─── MATERIAL SHOWN

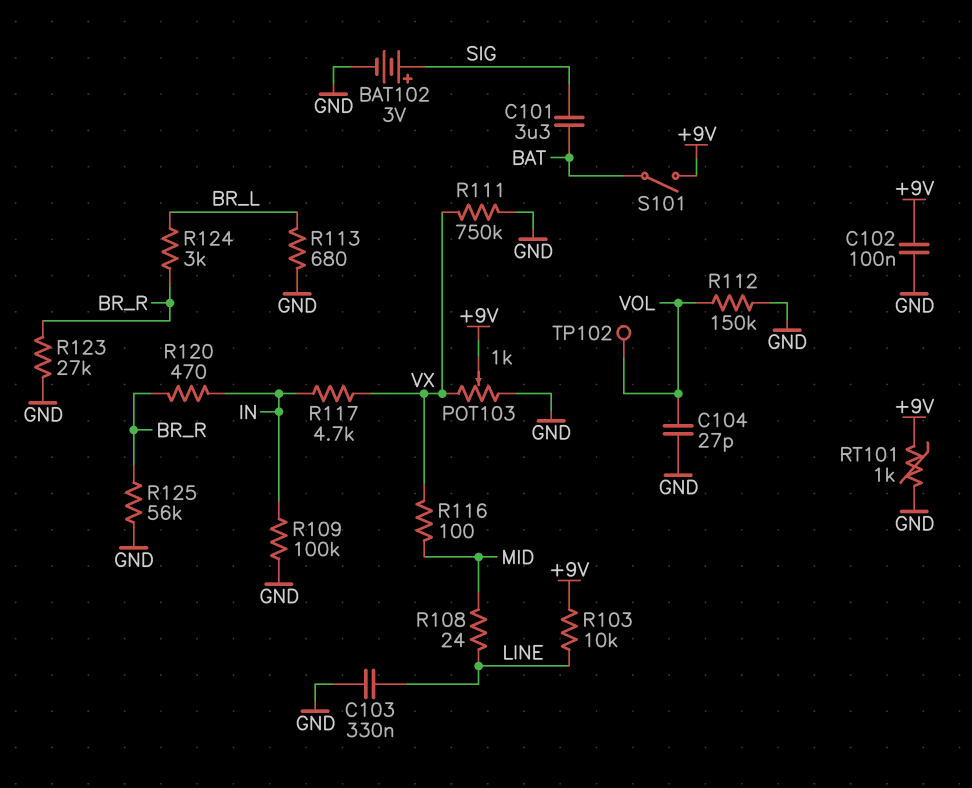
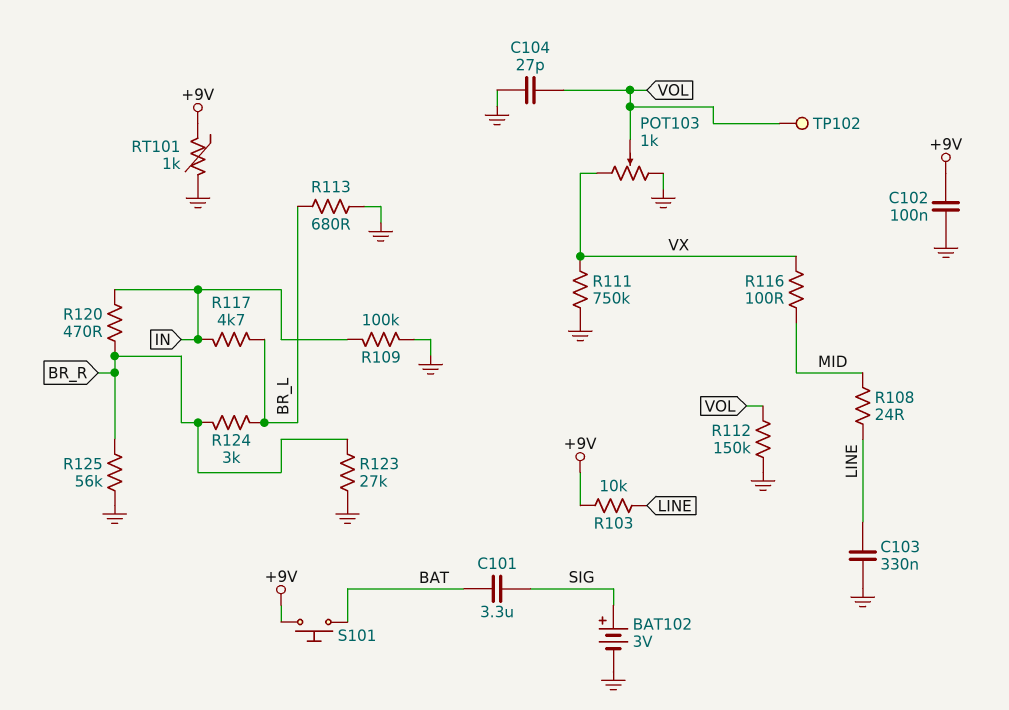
POT103: 1k (GND, VX, wiper +9V) -> 1k (GND, VX, wiper VOL)
R117: 4.7k (IN, VX) -> 4.7k (BR_L, IN)
S101: switch (+9V, BAT) -> button (+9V, BAT)

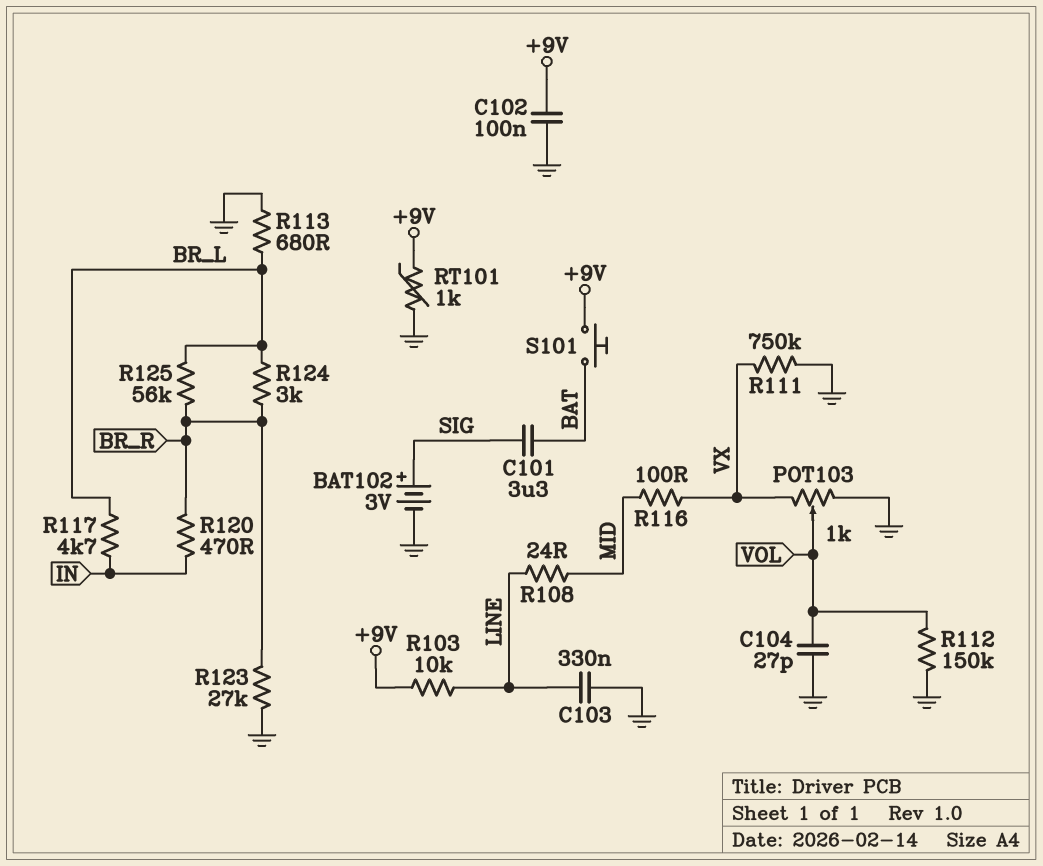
R109: 100k (GND, IN) -> none
R125: 56k (BR_R, GND) -> 56k (BR_L, BR_R)
TP102: test point (VOL) -> none

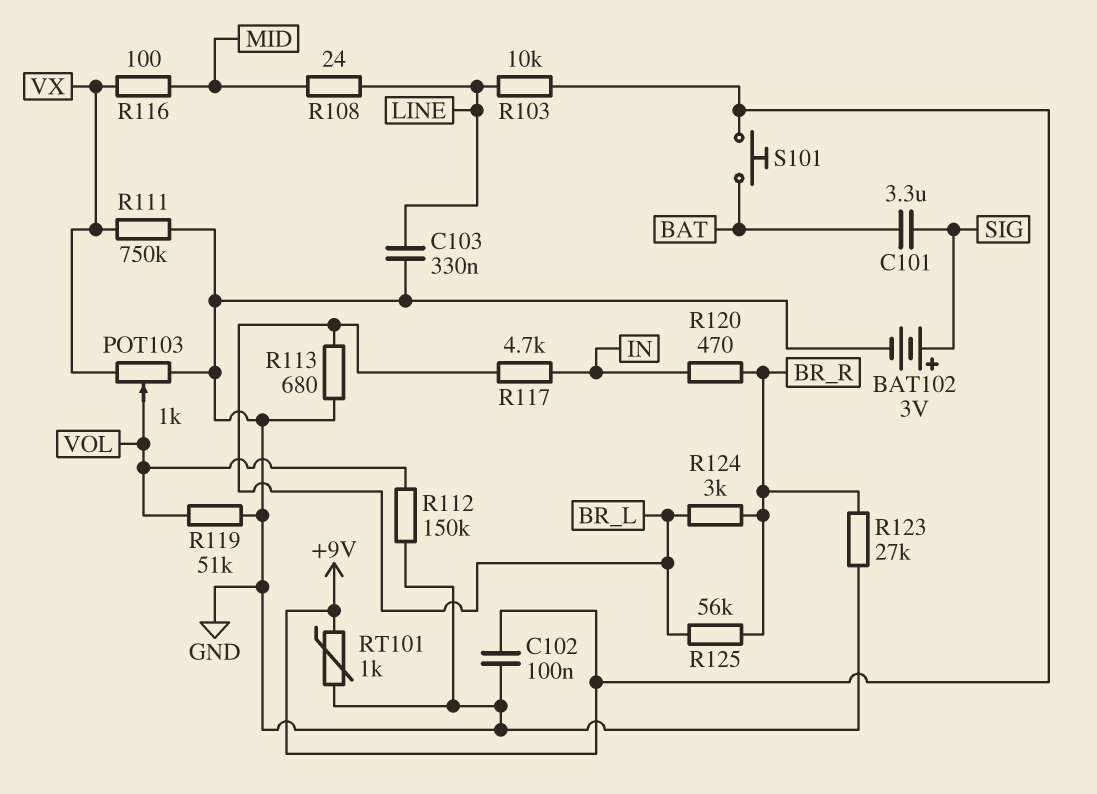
C104: 27pF (GND, VOL) -> none
R119: none -> 51k (GND, VOL)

──────

# TO DO:
Output the data verbatim, images excluded.

# RESPONSE TO THIS TASK:
POT103: 1k (GND, VX, wiper +9V) -> 1k (GND, VX, wiper VOL)
R117: 4.7k (IN, VX) -> 4.7k (BR_L, IN)
S101: switch (+9V, BAT) -> button (+9V, BAT)

R109: 100k (GND, IN) -> none
R125: 56k (BR_R, GND) -> 56k (BR_L, BR_R)
TP102: test point (VOL) -> none

C104: 27pF (GND, VOL) -> none
R119: none -> 51k (GND, VOL)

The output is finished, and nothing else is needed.